[Source records]
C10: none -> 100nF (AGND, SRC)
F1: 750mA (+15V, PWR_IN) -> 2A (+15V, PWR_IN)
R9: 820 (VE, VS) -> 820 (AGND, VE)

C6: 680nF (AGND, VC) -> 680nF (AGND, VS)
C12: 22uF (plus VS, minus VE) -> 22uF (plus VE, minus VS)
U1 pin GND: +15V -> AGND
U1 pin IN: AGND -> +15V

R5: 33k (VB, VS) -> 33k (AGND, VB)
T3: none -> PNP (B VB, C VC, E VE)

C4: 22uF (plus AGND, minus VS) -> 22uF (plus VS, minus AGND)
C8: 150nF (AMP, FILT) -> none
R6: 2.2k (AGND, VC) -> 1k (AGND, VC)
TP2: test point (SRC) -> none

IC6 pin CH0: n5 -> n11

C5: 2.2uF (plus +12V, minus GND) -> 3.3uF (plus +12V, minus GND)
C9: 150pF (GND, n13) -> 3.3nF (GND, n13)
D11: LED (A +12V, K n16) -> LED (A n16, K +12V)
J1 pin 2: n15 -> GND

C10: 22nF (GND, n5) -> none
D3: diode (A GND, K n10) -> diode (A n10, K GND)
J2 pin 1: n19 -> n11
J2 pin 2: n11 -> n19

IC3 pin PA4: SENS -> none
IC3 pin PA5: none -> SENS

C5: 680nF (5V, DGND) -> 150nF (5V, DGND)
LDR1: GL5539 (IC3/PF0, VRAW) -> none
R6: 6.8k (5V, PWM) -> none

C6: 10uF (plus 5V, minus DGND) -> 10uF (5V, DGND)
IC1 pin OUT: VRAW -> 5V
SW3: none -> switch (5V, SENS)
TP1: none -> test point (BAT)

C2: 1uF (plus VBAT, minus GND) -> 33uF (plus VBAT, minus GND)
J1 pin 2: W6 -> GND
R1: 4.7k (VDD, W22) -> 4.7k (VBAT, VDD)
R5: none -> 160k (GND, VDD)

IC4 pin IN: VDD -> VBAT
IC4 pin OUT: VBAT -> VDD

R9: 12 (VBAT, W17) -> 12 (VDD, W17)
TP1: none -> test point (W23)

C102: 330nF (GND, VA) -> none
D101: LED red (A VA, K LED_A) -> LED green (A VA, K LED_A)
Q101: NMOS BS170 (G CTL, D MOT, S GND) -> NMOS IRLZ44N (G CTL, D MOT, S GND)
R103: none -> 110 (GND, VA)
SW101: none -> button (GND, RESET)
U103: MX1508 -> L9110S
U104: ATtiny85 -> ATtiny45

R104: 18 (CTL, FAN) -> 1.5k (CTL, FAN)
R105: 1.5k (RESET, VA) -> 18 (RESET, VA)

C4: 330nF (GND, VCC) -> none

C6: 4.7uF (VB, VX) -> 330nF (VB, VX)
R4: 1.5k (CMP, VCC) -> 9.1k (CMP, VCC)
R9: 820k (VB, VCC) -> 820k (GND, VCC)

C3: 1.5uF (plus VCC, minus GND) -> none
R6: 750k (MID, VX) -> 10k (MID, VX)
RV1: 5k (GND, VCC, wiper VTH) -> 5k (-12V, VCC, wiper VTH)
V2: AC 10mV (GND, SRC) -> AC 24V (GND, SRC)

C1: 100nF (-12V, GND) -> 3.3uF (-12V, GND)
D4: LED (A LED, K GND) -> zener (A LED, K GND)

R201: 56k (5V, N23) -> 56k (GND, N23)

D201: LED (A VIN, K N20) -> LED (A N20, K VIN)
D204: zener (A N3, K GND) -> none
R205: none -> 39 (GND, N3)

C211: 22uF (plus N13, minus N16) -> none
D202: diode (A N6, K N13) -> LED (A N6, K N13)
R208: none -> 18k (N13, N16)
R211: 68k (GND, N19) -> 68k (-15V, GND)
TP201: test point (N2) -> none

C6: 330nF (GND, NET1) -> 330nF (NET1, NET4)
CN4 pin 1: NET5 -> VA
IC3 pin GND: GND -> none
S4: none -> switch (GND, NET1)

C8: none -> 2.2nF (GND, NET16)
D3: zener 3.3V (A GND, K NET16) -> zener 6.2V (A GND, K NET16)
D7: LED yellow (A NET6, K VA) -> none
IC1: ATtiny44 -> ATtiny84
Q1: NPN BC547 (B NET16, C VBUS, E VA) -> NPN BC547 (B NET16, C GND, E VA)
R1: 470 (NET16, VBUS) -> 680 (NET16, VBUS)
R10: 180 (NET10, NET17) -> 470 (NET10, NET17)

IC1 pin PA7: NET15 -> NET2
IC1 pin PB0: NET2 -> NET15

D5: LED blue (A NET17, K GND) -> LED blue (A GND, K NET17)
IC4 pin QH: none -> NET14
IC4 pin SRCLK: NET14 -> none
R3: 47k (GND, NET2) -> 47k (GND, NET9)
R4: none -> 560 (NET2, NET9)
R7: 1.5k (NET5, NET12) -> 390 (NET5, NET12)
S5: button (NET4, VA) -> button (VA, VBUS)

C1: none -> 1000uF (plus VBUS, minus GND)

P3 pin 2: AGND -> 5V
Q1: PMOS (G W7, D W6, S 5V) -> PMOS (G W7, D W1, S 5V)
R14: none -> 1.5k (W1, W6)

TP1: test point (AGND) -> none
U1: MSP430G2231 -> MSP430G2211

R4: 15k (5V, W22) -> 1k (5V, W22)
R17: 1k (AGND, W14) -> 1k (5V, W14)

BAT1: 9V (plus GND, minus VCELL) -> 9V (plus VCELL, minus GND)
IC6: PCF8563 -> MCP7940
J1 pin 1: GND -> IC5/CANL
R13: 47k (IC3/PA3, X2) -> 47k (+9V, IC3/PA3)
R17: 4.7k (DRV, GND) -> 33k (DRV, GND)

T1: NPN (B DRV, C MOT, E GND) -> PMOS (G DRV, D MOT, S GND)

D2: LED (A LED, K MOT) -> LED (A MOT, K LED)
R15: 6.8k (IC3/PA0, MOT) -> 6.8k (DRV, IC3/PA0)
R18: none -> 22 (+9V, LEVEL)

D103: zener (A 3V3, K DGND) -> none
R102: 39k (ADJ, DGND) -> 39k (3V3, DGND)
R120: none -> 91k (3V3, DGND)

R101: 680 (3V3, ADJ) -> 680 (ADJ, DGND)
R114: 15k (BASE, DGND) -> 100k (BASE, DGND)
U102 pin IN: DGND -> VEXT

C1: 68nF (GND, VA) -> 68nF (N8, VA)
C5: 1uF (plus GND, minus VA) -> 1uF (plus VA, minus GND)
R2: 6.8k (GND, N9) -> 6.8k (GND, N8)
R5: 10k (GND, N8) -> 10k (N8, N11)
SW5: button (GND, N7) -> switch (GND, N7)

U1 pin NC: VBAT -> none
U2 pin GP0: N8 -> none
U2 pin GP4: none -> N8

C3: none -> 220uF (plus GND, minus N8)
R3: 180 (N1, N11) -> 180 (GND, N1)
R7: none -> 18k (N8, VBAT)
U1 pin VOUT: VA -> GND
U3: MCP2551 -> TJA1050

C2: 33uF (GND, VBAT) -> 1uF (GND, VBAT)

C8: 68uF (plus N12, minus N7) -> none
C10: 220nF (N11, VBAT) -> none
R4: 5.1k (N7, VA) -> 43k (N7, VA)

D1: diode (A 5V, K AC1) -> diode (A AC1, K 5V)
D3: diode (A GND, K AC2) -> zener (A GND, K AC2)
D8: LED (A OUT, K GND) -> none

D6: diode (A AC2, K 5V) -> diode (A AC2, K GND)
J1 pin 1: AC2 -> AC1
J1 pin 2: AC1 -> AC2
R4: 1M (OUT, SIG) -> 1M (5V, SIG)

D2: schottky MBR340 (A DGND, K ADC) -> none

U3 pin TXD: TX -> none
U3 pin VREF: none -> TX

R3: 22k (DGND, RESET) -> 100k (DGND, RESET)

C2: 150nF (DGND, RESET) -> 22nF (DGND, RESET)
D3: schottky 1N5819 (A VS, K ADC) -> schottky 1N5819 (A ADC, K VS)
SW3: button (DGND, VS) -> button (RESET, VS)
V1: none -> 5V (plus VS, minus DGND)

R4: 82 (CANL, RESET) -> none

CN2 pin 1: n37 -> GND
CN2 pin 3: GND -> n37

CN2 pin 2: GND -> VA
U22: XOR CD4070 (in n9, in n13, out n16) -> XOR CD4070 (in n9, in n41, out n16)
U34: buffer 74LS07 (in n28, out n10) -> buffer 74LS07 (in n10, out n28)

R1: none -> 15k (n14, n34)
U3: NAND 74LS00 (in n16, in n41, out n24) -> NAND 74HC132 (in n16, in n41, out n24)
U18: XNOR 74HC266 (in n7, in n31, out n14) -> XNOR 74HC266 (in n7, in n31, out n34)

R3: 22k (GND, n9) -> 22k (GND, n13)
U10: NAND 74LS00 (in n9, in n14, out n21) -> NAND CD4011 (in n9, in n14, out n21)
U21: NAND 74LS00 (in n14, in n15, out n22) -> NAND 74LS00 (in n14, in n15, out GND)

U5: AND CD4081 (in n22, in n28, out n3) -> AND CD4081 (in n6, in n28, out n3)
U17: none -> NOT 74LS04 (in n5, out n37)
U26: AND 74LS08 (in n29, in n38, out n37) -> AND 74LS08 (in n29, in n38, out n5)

### Problem details
Among the lines above, the ones holding the word "VBUS" must be counted; only that count is to be given.

### Written answer
4